● REQUIRED ACTION
Every line from the one containing "none -> tan plate L6 level 1" to the end of the records below should be returned exactly; pictures are to be dropped.

*** Opening SOURCE MATERIAL ***

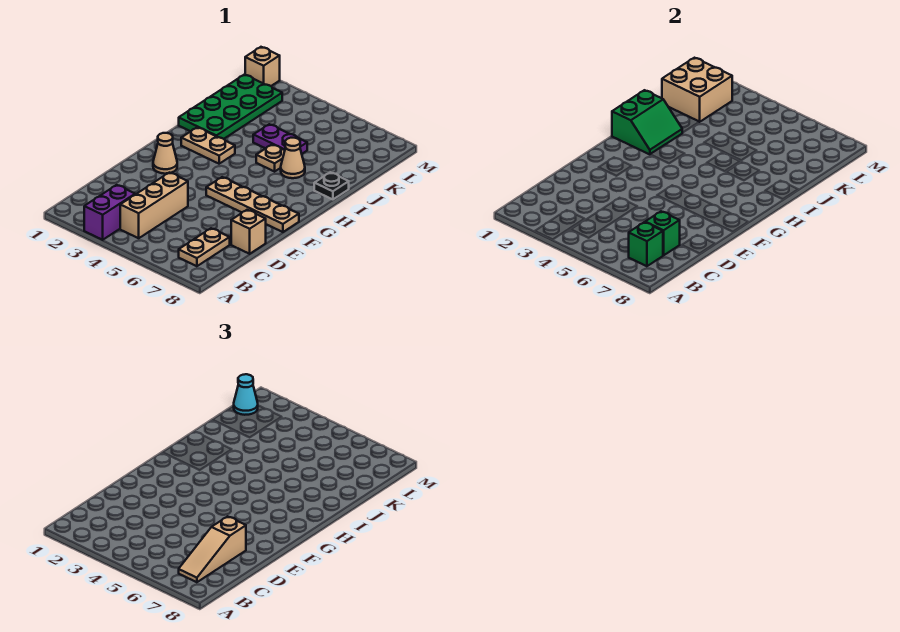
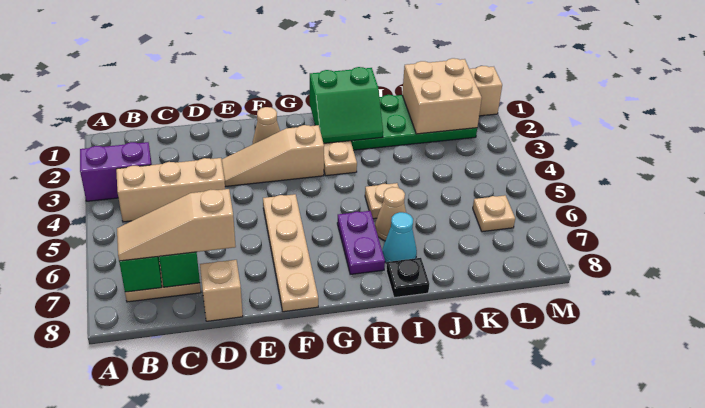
none -> tan slope E3:G3 level 1 top G
purple plate J4:J5 level 1 -> purple plate H6:H7 level 1
cyan cone L1 level 3 -> cyan cone I7 level 1
none -> tan plate L6 level 1

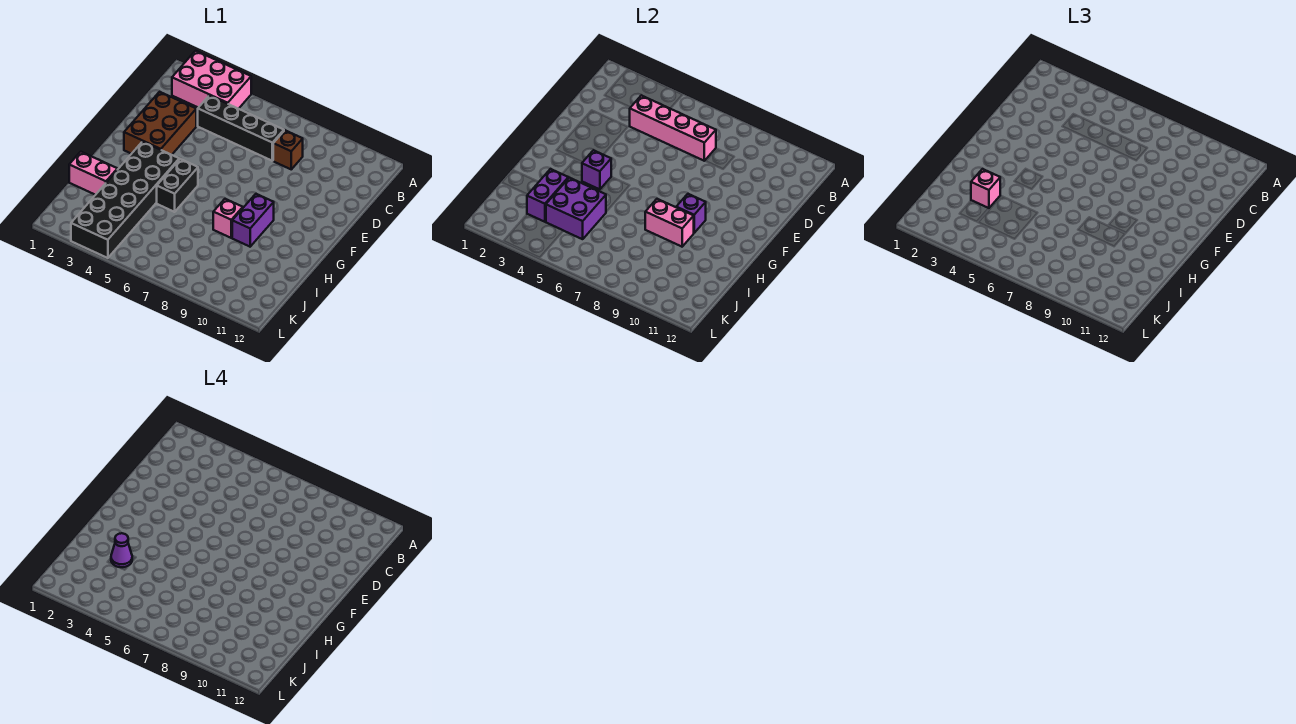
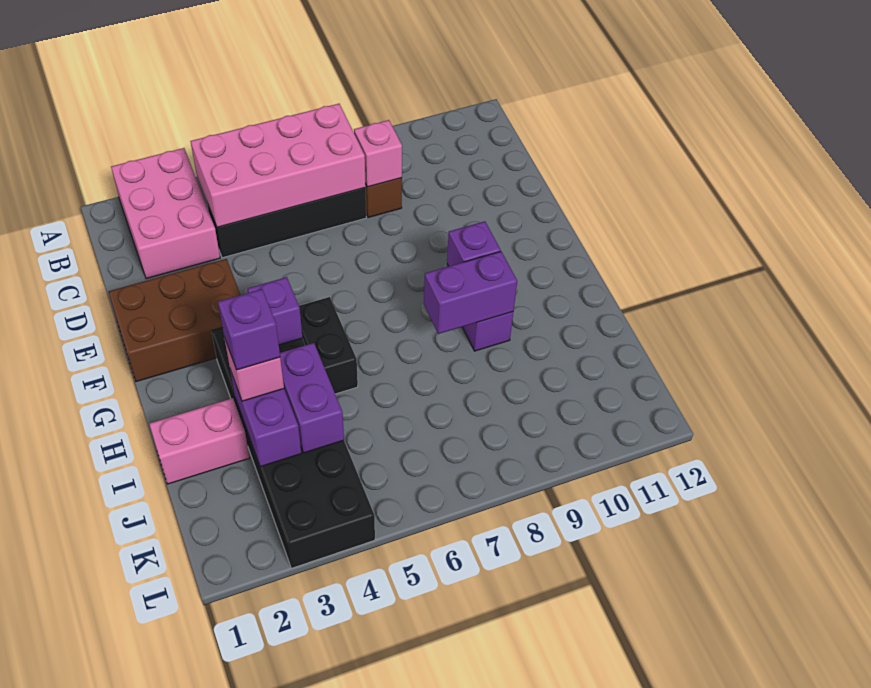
pink brick A2:B4 level 1 -> pink brick A2:C3 level 1
pink brick C4:C7 level 2 -> pink brick B4:C7 level 2
brown brick D2:F3 level 1 -> brown brick E1:F3 level 1
pink brick H8 level 1 -> pink brick C8 level 2
pink brick H8:H9 level 2 -> purple brick H8:H9 level 2
purple cone I3 level 4 -> purple brick I3 level 4
purple brick I4:J5 level 2 -> purple brick I4:J4 level 2

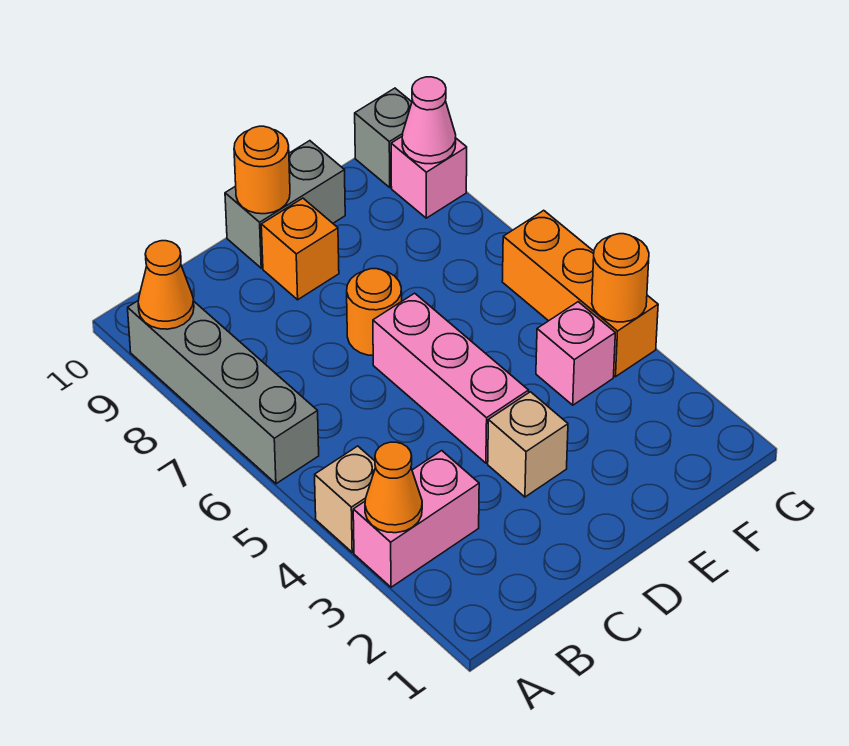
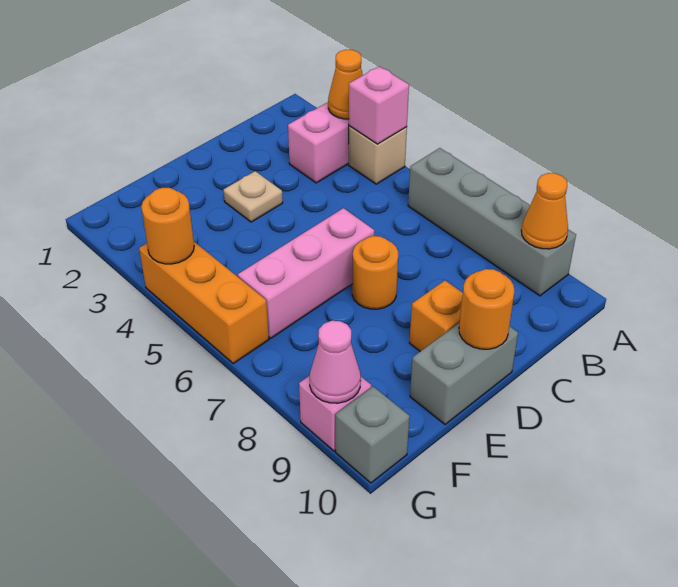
tan brick D3 level 1 -> tan plate D3 level 1
pink brick D4:D6 level 1 -> pink brick D6:F6 level 1
pink brick F4 level 1 -> pink brick A4 level 2

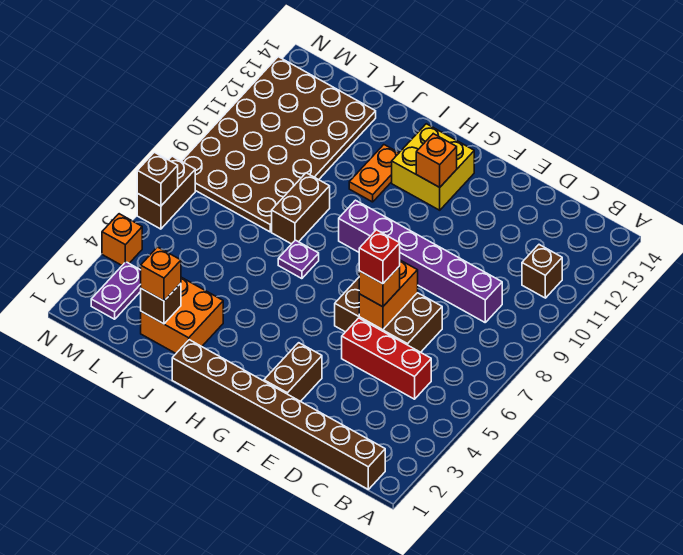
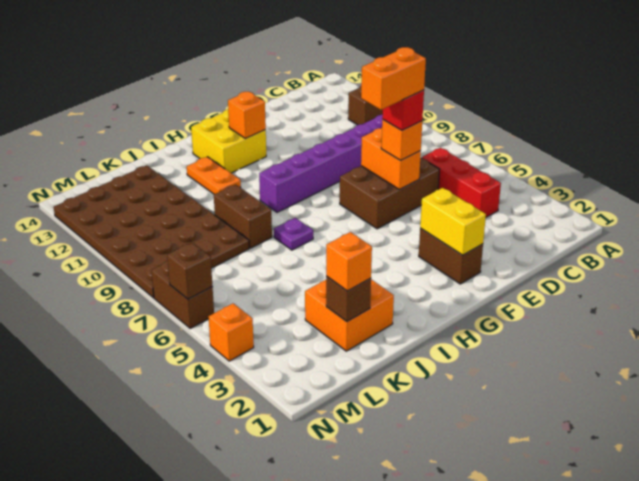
brown brick B1:I1 level 1 -> none
red brick C5:E5 level 1 -> red brick C4:C6 level 1
none -> orange brick E6:F6 level 5
none -> yellow brick F2:F3 level 2
purple plate M2:M3 level 1 -> none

*** Closing SOURCE MATERIAL ***

● SOLUTION FOR THIS EXERCISE
none -> tan plate L6 level 1

pink brick A2:B4 level 1 -> pink brick A2:C3 level 1
pink brick C4:C7 level 2 -> pink brick B4:C7 level 2
brown brick D2:F3 level 1 -> brown brick E1:F3 level 1
pink brick H8 level 1 -> pink brick C8 level 2
pink brick H8:H9 level 2 -> purple brick H8:H9 level 2
purple cone I3 level 4 -> purple brick I3 level 4
purple brick I4:J5 level 2 -> purple brick I4:J4 level 2

tan brick D3 level 1 -> tan plate D3 level 1
pink brick D4:D6 level 1 -> pink brick D6:F6 level 1
pink brick F4 level 1 -> pink brick A4 level 2

brown brick B1:I1 level 1 -> none
red brick C5:E5 level 1 -> red brick C4:C6 level 1
none -> orange brick E6:F6 level 5
none -> yellow brick F2:F3 level 2
purple plate M2:M3 level 1 -> none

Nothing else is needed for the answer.